Scene edit records
-*-

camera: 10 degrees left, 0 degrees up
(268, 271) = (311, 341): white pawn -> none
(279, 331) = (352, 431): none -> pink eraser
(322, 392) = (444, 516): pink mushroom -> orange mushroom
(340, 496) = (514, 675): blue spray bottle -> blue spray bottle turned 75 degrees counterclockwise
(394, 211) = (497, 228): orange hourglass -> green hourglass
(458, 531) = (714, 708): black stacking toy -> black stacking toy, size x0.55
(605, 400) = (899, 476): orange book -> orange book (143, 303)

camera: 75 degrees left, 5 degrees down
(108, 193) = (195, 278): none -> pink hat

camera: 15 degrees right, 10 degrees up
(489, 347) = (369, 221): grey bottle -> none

-*-

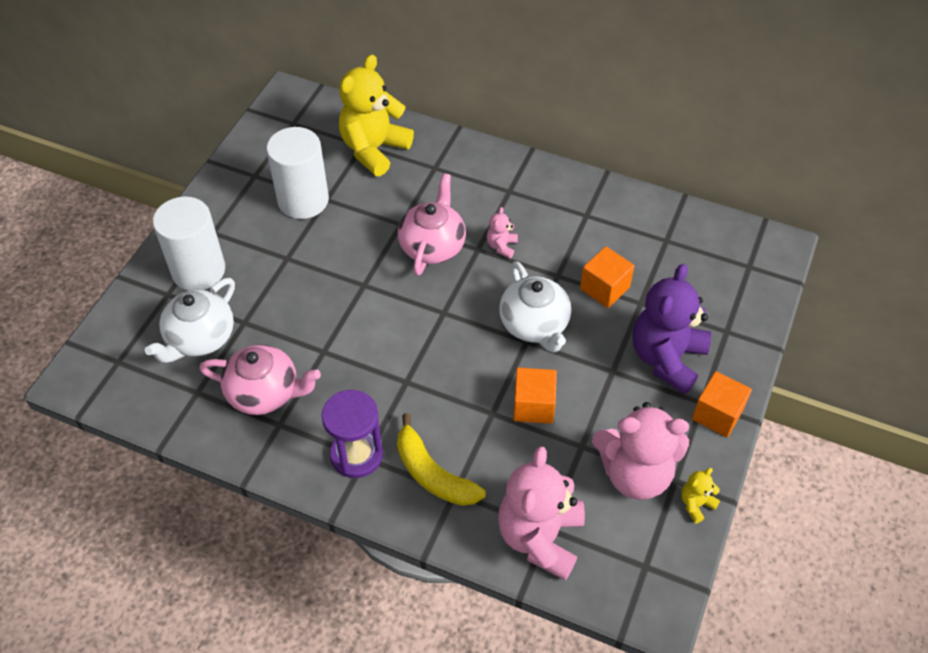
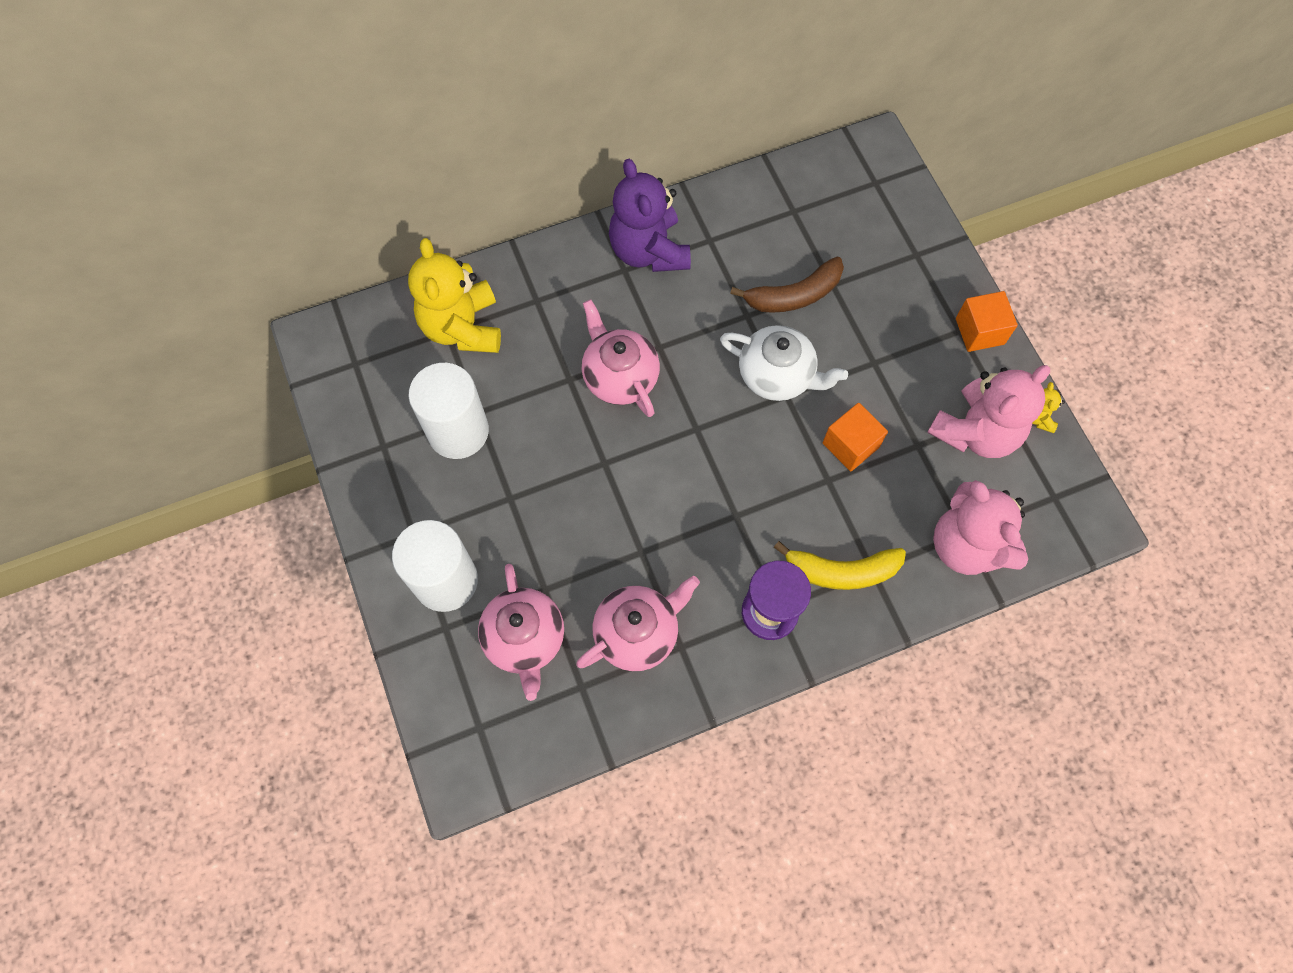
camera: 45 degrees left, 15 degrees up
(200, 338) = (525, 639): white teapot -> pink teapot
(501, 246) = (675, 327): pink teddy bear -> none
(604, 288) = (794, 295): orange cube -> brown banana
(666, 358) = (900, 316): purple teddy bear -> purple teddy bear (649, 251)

-*-

→ Problem: Within the data above, the lines from the one with "camera: 10 degrees left, 0 degrees up" to the one with "camera: 75 degrees left, 5 degrees down" must be repeated exactly; no other line belongs in the answer.

→ Exercise response:
camera: 10 degrees left, 0 degrees up
(268, 271) = (311, 341): white pawn -> none
(279, 331) = (352, 431): none -> pink eraser
(322, 392) = (444, 516): pink mushroom -> orange mushroom
(340, 496) = (514, 675): blue spray bottle -> blue spray bottle turned 75 degrees counterclockwise
(394, 211) = (497, 228): orange hourglass -> green hourglass
(458, 531) = (714, 708): black stacking toy -> black stacking toy, size x0.55
(605, 400) = (899, 476): orange book -> orange book (143, 303)

camera: 75 degrees left, 5 degrees down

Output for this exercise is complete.